From the entries below, extract every line that includes the word "brown".

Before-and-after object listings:
=======

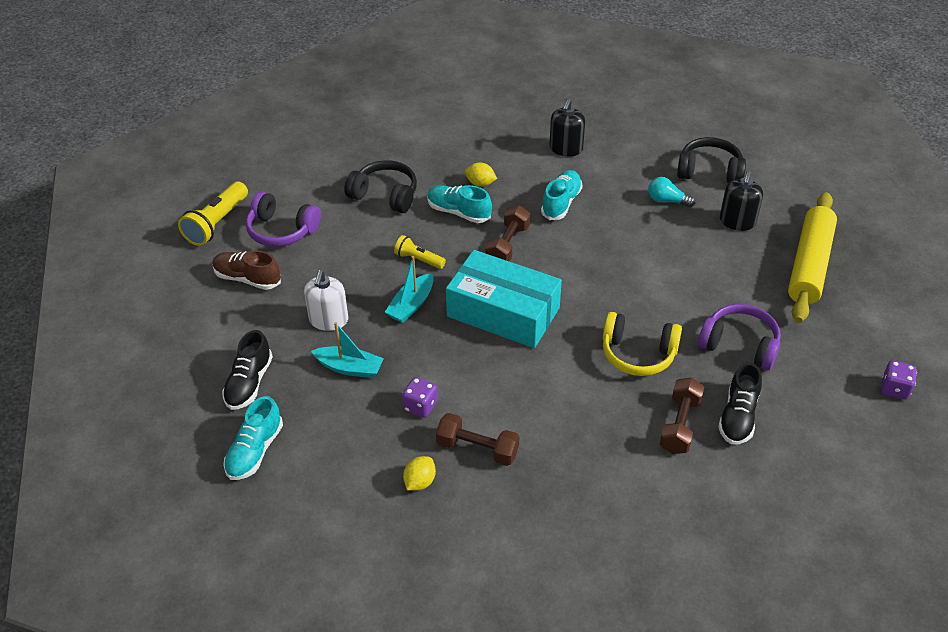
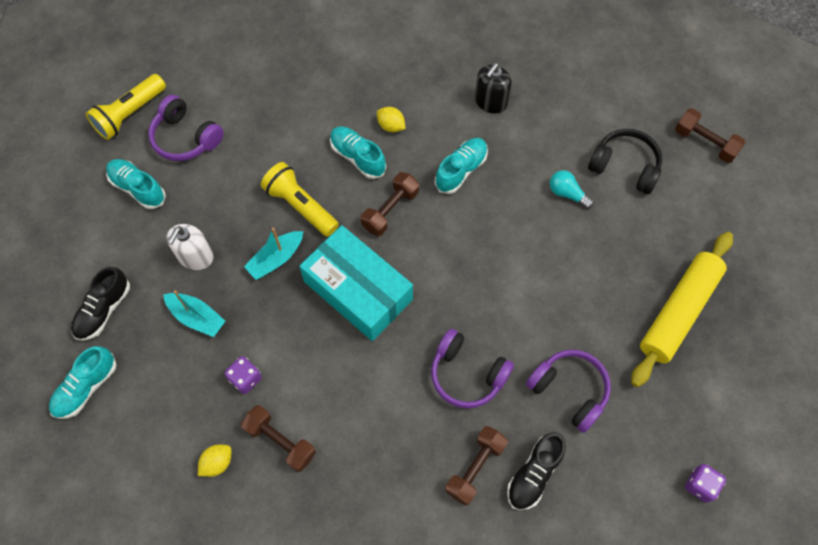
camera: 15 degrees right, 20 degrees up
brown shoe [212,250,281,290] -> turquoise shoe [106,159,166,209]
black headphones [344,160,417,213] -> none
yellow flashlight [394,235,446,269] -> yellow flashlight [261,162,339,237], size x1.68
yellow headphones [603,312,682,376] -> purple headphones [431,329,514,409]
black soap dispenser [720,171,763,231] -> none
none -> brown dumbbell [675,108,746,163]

=======

Problem solution.
brown shoe [212,250,281,290] -> turquoise shoe [106,159,166,209]
none -> brown dumbbell [675,108,746,163]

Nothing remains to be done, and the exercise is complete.